» EXERCISE REQUIREMENTS
Repeat each record exactly as written, and drop any images.

------------------------

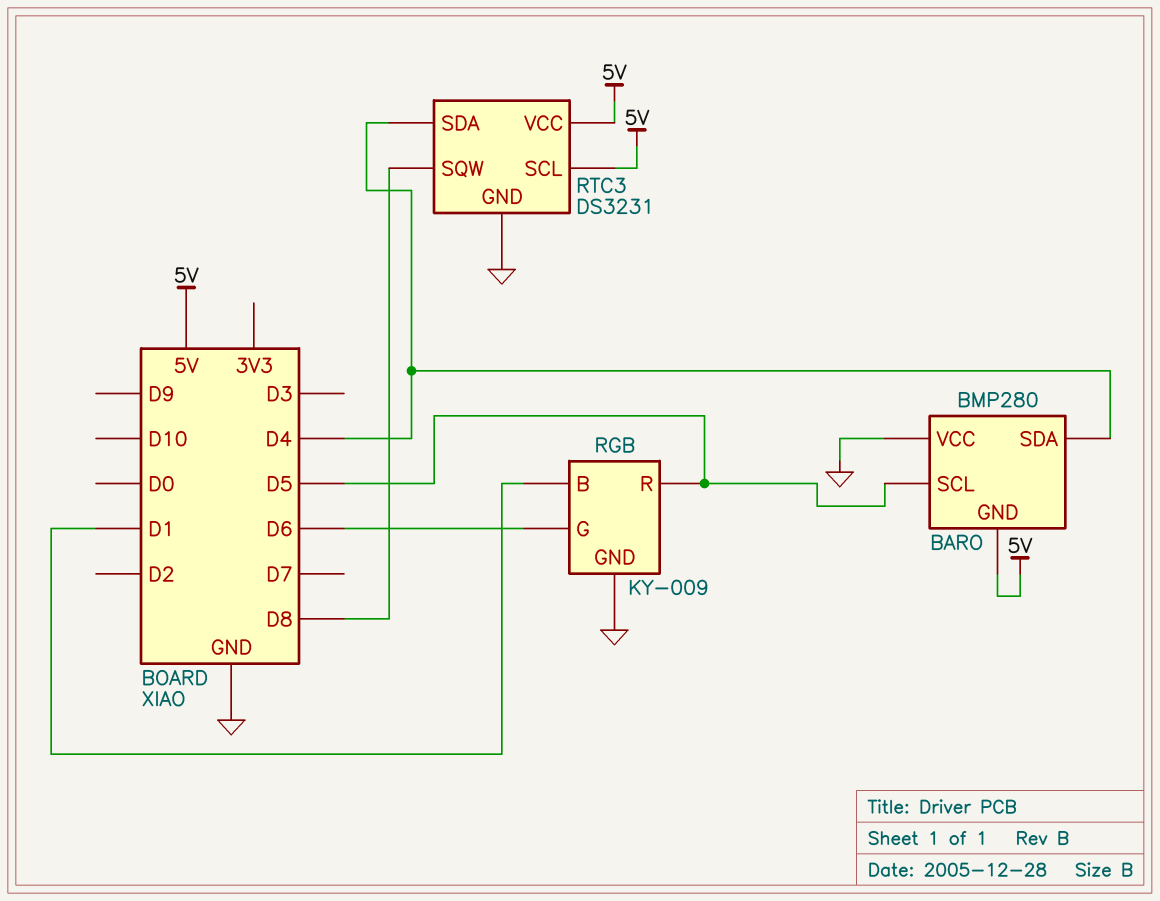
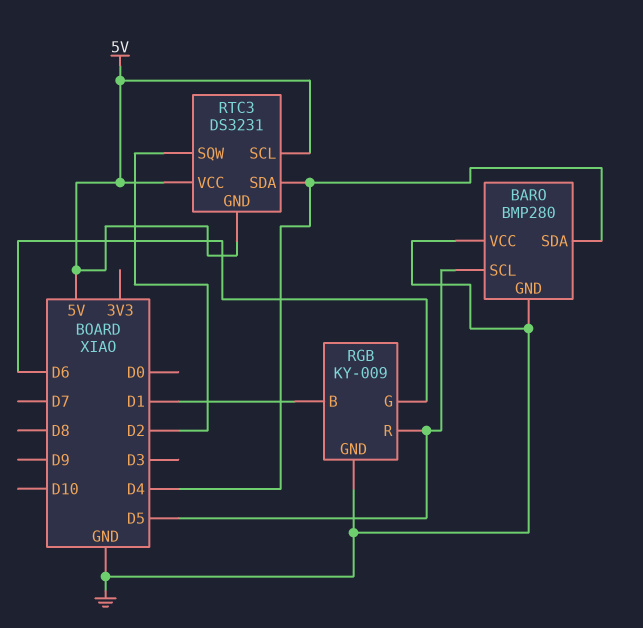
BARO pin GND: 5V -> GND
RTC3 pin GND: GND -> 5V
RTC3 pin SQW: D8 -> D2

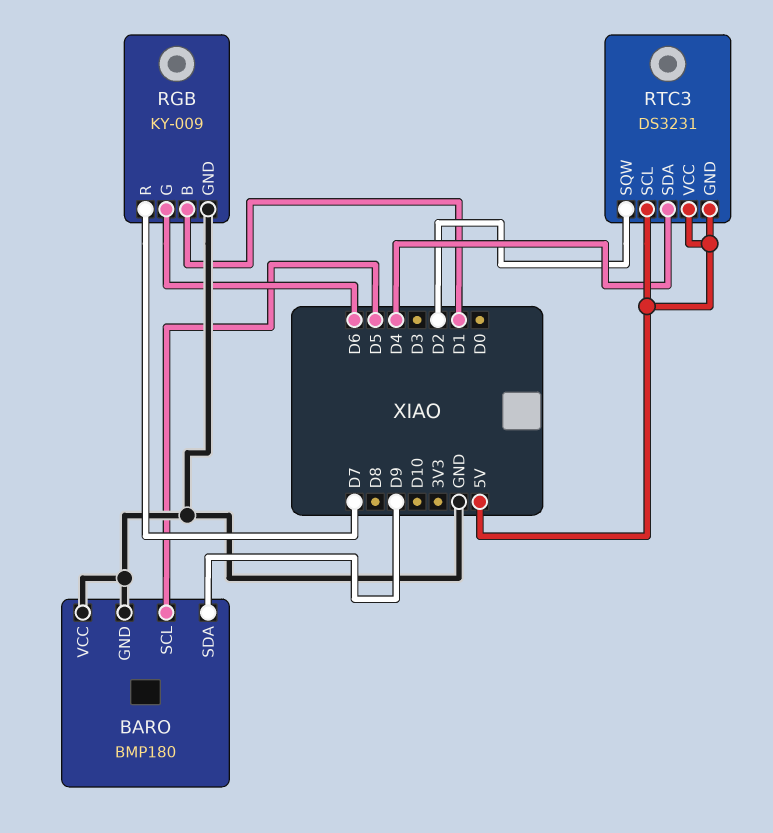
BARO: BMP280 -> BMP180
BARO pin SDA: D4 -> D9
RGB pin R: D5 -> D7

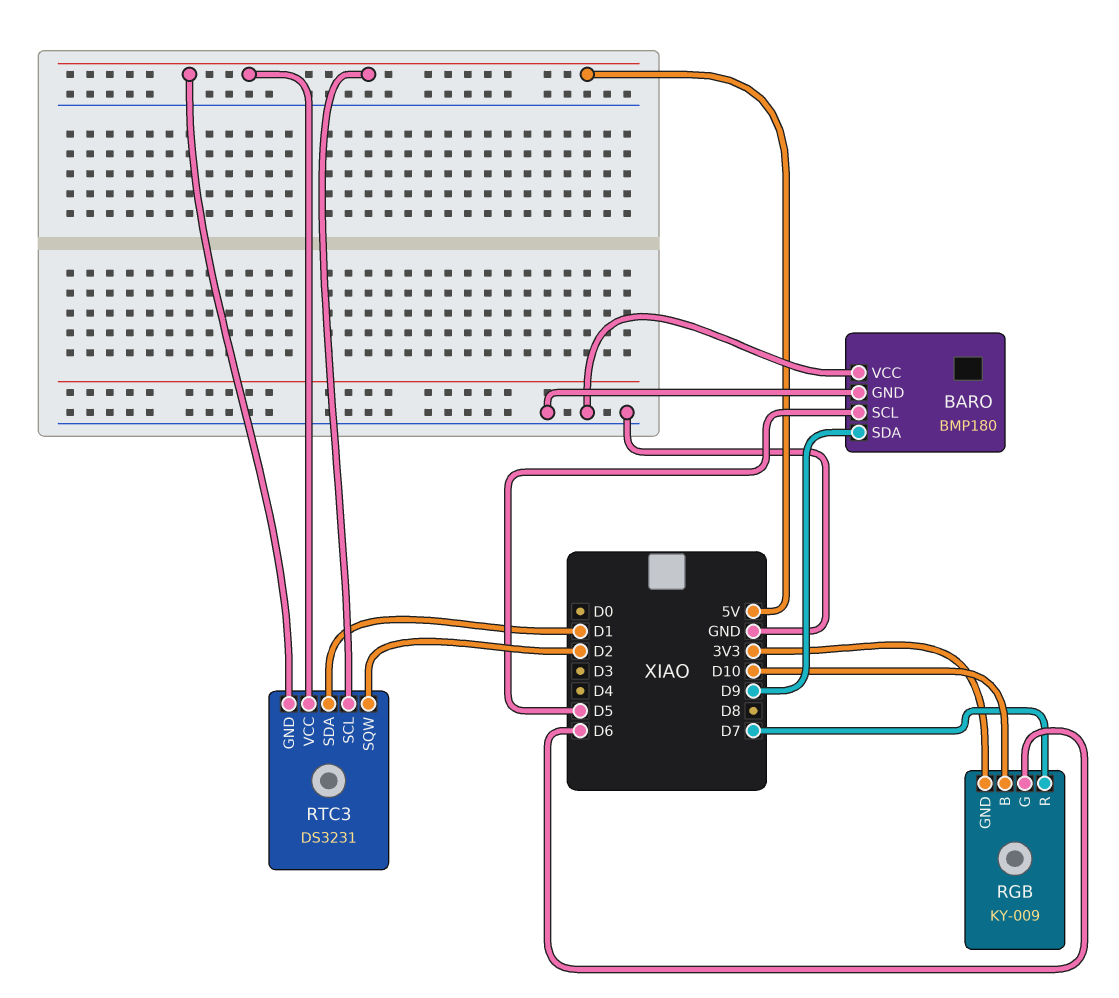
RGB pin B: D1 -> D10
RGB pin GND: GND -> 3V3
RTC3 pin SDA: D4 -> D1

------------------------

» EXERCISE RESPONSE
BARO pin GND: 5V -> GND
RTC3 pin GND: GND -> 5V
RTC3 pin SQW: D8 -> D2

BARO: BMP280 -> BMP180
BARO pin SDA: D4 -> D9
RGB pin R: D5 -> D7

RGB pin B: D1 -> D10
RGB pin GND: GND -> 3V3
RTC3 pin SDA: D4 -> D1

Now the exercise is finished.